## Work request
The required result is every line of the records that includes "orange".

Stored records:
=== Begin Enclosure ===

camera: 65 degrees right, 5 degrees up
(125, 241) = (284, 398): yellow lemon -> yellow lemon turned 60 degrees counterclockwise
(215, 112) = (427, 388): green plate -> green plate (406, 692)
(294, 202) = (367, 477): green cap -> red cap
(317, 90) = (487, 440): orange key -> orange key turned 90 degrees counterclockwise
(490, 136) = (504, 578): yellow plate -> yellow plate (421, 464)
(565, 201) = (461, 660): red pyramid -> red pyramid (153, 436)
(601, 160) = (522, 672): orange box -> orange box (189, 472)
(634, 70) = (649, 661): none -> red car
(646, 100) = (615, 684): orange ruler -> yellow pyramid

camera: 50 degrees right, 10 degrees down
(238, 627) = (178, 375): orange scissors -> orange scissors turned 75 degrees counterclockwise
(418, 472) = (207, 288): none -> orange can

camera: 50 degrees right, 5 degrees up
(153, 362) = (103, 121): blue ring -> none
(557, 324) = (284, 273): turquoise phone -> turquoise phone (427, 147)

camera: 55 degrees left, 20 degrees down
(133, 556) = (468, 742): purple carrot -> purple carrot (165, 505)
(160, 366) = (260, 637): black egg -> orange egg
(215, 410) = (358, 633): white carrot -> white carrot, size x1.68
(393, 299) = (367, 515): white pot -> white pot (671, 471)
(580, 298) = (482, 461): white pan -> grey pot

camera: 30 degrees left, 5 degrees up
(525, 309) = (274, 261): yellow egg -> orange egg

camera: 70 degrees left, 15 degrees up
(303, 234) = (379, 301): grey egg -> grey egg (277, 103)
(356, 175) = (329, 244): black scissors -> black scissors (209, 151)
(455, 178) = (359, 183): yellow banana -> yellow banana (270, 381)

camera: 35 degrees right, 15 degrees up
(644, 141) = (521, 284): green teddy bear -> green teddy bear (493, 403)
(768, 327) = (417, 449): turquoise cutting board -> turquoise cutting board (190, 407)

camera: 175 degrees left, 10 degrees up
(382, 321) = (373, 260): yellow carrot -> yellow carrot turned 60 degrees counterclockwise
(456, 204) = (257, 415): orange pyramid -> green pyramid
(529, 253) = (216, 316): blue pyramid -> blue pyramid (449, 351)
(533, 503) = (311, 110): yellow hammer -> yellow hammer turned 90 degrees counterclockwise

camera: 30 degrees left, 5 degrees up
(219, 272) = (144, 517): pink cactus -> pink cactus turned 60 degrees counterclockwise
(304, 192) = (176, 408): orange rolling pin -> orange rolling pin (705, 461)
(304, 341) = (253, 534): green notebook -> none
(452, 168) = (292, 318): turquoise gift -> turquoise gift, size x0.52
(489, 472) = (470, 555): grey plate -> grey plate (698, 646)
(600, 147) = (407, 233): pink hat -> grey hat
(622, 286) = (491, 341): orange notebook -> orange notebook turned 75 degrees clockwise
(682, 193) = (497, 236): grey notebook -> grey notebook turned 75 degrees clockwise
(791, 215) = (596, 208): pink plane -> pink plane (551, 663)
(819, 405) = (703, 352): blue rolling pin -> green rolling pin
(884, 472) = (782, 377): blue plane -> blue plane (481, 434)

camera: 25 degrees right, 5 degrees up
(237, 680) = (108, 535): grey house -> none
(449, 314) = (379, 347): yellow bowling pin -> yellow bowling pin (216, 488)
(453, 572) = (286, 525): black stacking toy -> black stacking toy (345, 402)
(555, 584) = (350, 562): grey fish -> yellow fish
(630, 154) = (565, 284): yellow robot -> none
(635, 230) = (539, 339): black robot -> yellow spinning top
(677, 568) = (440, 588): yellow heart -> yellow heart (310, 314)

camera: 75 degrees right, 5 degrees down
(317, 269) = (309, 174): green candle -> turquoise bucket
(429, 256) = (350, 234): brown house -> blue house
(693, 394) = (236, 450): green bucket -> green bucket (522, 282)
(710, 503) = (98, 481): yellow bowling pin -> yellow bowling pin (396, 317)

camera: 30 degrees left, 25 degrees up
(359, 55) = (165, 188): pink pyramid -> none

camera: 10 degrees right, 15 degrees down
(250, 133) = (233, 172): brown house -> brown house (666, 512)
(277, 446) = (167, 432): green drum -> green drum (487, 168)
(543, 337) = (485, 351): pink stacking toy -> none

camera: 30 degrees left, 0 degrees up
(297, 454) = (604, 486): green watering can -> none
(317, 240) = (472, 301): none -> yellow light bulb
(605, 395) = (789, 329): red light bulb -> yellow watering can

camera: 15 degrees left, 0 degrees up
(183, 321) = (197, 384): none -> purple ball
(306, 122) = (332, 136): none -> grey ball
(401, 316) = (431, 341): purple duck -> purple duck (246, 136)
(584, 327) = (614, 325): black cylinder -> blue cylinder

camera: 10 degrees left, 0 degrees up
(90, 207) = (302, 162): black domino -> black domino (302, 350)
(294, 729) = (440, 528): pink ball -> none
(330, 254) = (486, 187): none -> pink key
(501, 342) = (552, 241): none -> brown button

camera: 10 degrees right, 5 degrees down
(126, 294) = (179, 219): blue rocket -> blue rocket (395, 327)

=== End Enclosure ===

## Answer box
(317, 90) = (487, 440): orange key -> orange key turned 90 degrees counterclockwise
(601, 160) = (522, 672): orange box -> orange box (189, 472)
(646, 100) = (615, 684): orange ruler -> yellow pyramid
(238, 627) = (178, 375): orange scissors -> orange scissors turned 75 degrees counterclockwise
(418, 472) = (207, 288): none -> orange can
(160, 366) = (260, 637): black egg -> orange egg
(525, 309) = (274, 261): yellow egg -> orange egg
(456, 204) = (257, 415): orange pyramid -> green pyramid
(304, 192) = (176, 408): orange rolling pin -> orange rolling pin (705, 461)
(622, 286) = (491, 341): orange notebook -> orange notebook turned 75 degrees clockwise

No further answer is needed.